*PROBLEM DETAILS:*
Give back exactly the lines of the material below that start at the line containing "in_first: [444, 323, 42, 51]" and end at the line containing "in_first: [206, 455, 35, 34]", and no others.

━━ DATA UNDER STUDY

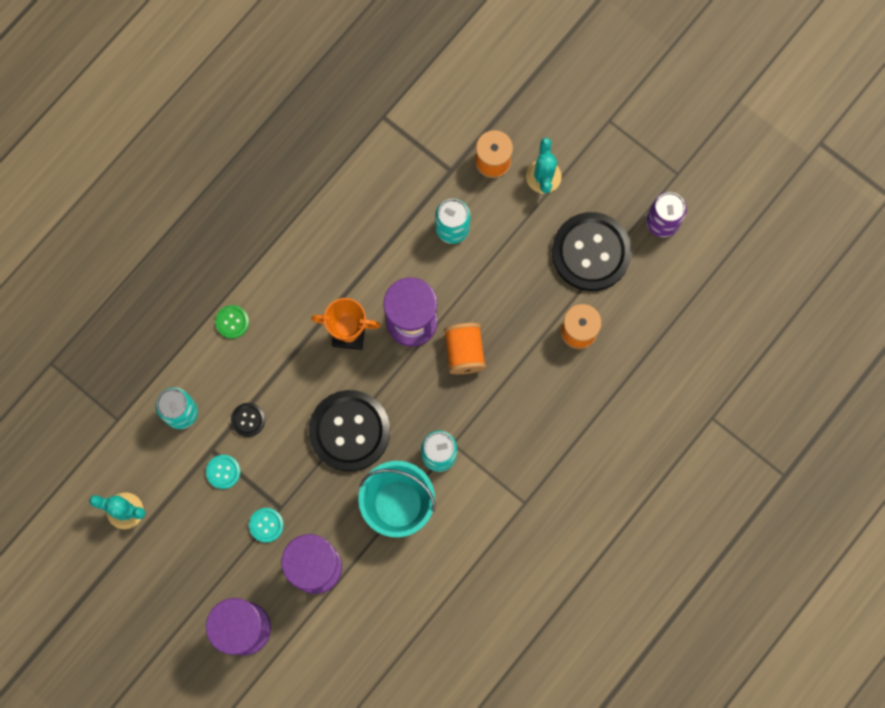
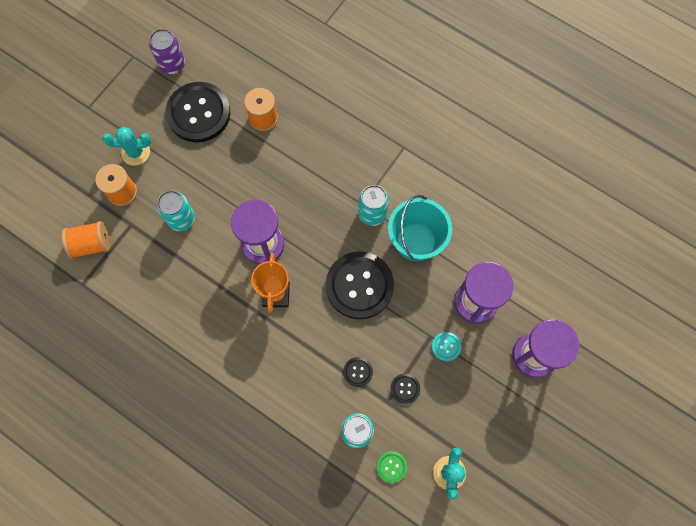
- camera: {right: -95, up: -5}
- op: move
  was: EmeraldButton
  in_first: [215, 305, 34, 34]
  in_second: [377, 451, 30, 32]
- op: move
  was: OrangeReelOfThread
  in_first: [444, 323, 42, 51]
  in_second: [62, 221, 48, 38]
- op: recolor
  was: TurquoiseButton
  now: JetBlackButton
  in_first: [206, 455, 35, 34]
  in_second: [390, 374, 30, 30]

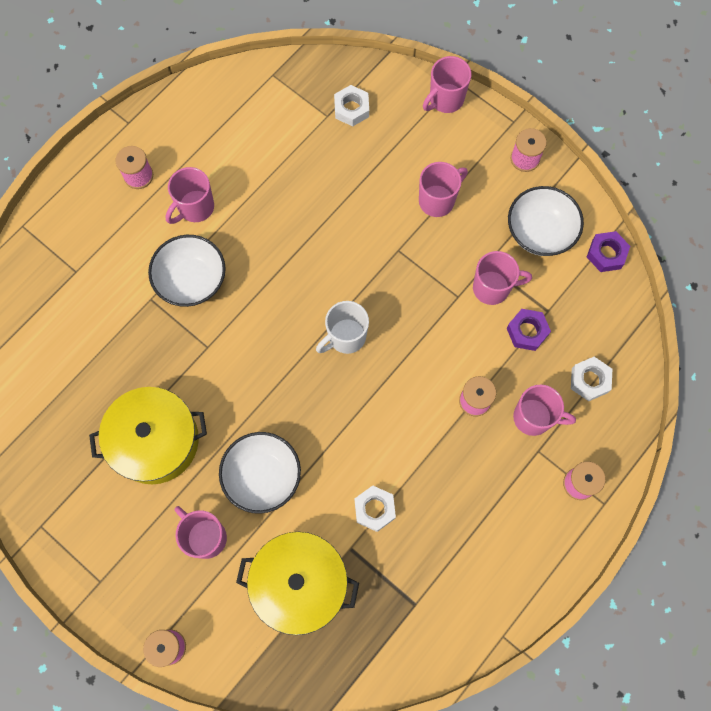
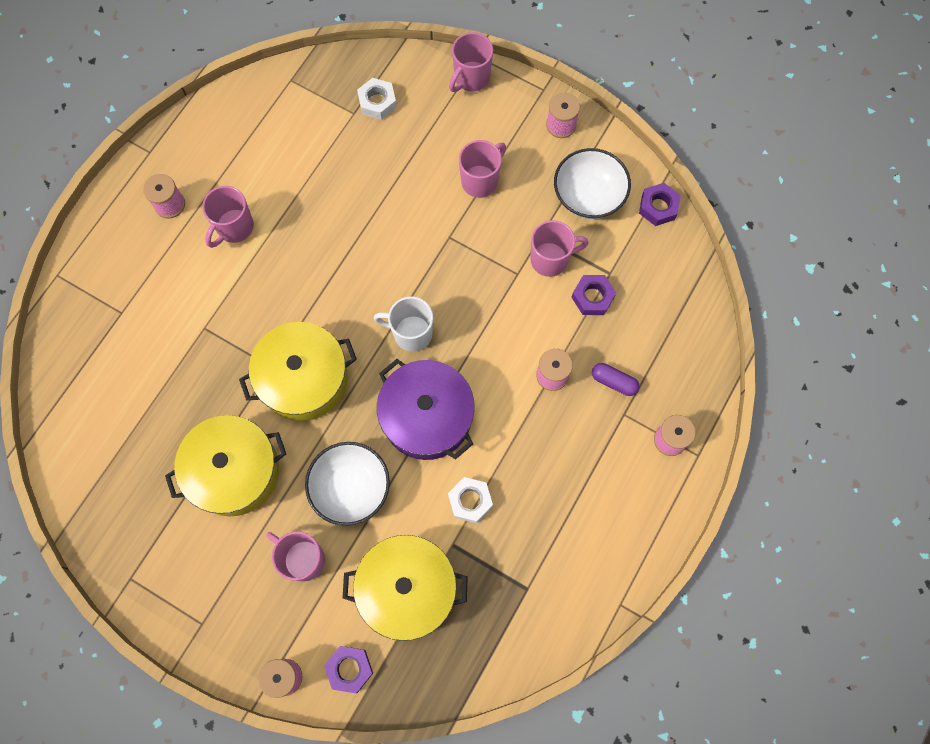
- camera: {right: -10, up: 0}
- op: delete
  was: WhiteServingBowl
  in_first: [148, 235, 78, 72]
- op: rotate
  was: WhiteMug
  in_first: [316, 301, 53, 53]
  in_second: [374, 297, 59, 55]
  clockwise: 60
- op: delete
  was: WhiteHexNut
  in_first: [571, 357, 41, 44]
- op: replace
  was: PinkMug
  now: VioletPillShape
  in_first: [513, 385, 63, 51]
  in_second: [592, 363, 48, 33]
- op: insert
  now: BrightYellowCookingPot
  in_second: [239, 322, 118, 99]
- op: insert
  now: VioletCookingPot
  in_second: [377, 359, 98, 101]
- op: insert
  now: VioletHexNut
  in_second: [324, 646, 49, 47]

━━━━

*SOLUTION FOR THIS PROBLEM:*
  in_first: [444, 323, 42, 51]
  in_second: [62, 221, 48, 38]
- op: recolor
  was: TurquoiseButton
  now: JetBlackButton
  in_first: [206, 455, 35, 34]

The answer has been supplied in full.